[Object state change records]
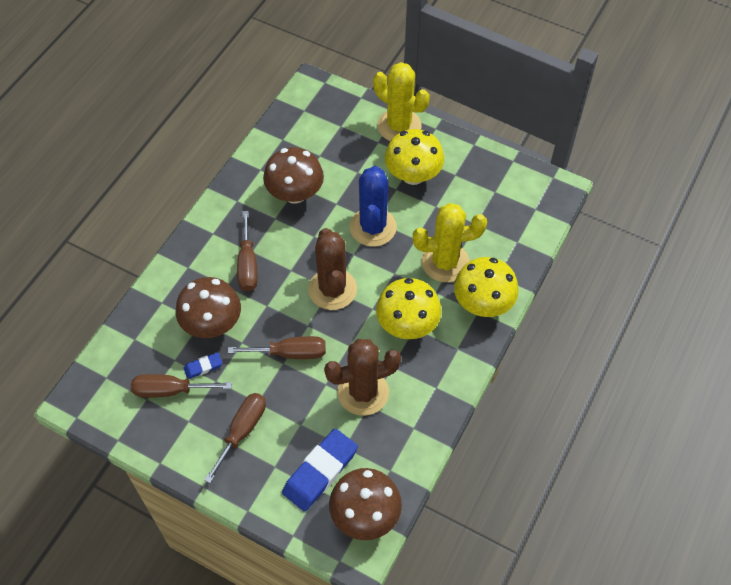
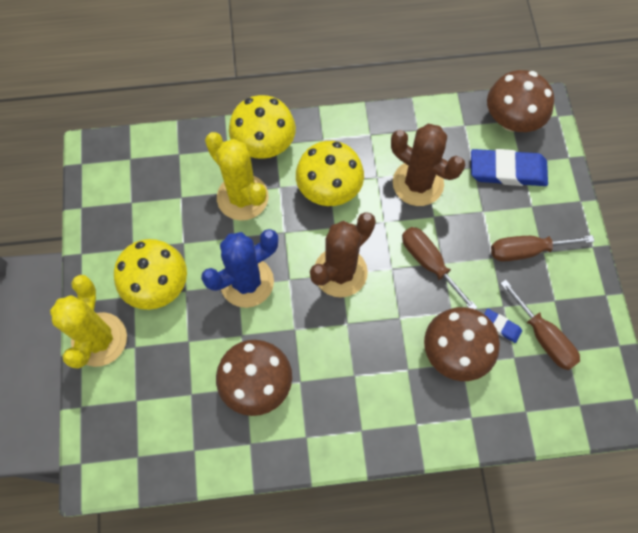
camera: 125 degrees left, 10 degrees up
(248, 265) = (371, 367): brown screwdriver -> none

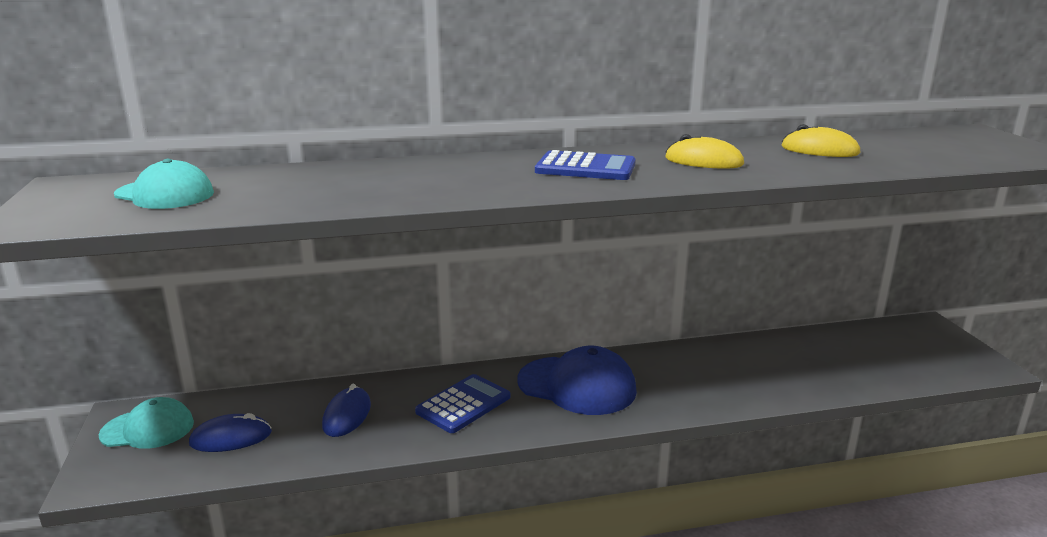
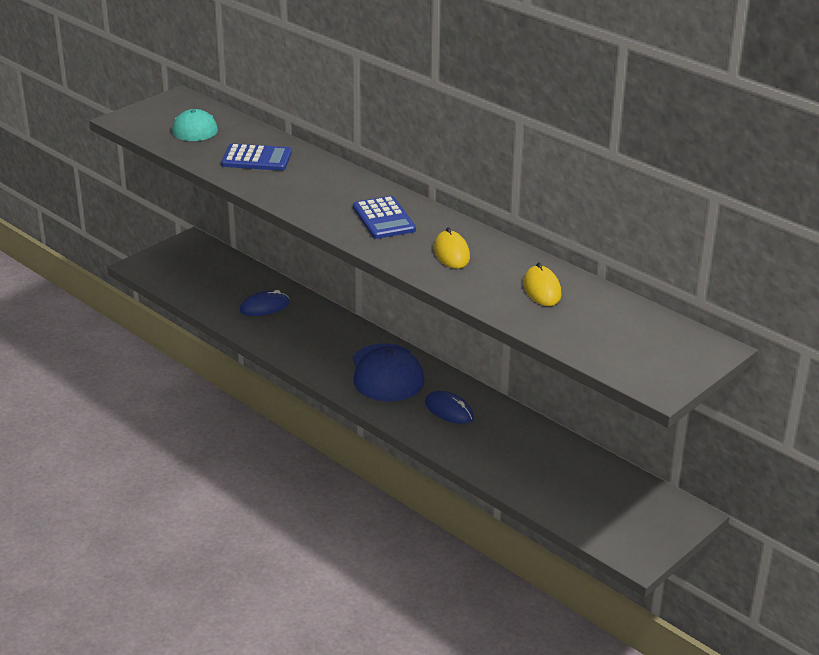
camera: 55 degrees right, 10 degrees up
(148, 429) = (189, 255): turquoise cap -> none
(231, 438) = (207, 283): blue mouse -> blue mouse (449, 410)
(463, 404) = (318, 340): blue calculator -> blue calculator (256, 159)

WORK ORDER: Take the lines from the one containing "(231, 438) = (207, 283): blue" through the final line of the entries above, and set them down exactly, with nothing added.

OUTPUT FOR THIS EXERCISE:
(231, 438) = (207, 283): blue mouse -> blue mouse (449, 410)
(463, 404) = (318, 340): blue calculator -> blue calculator (256, 159)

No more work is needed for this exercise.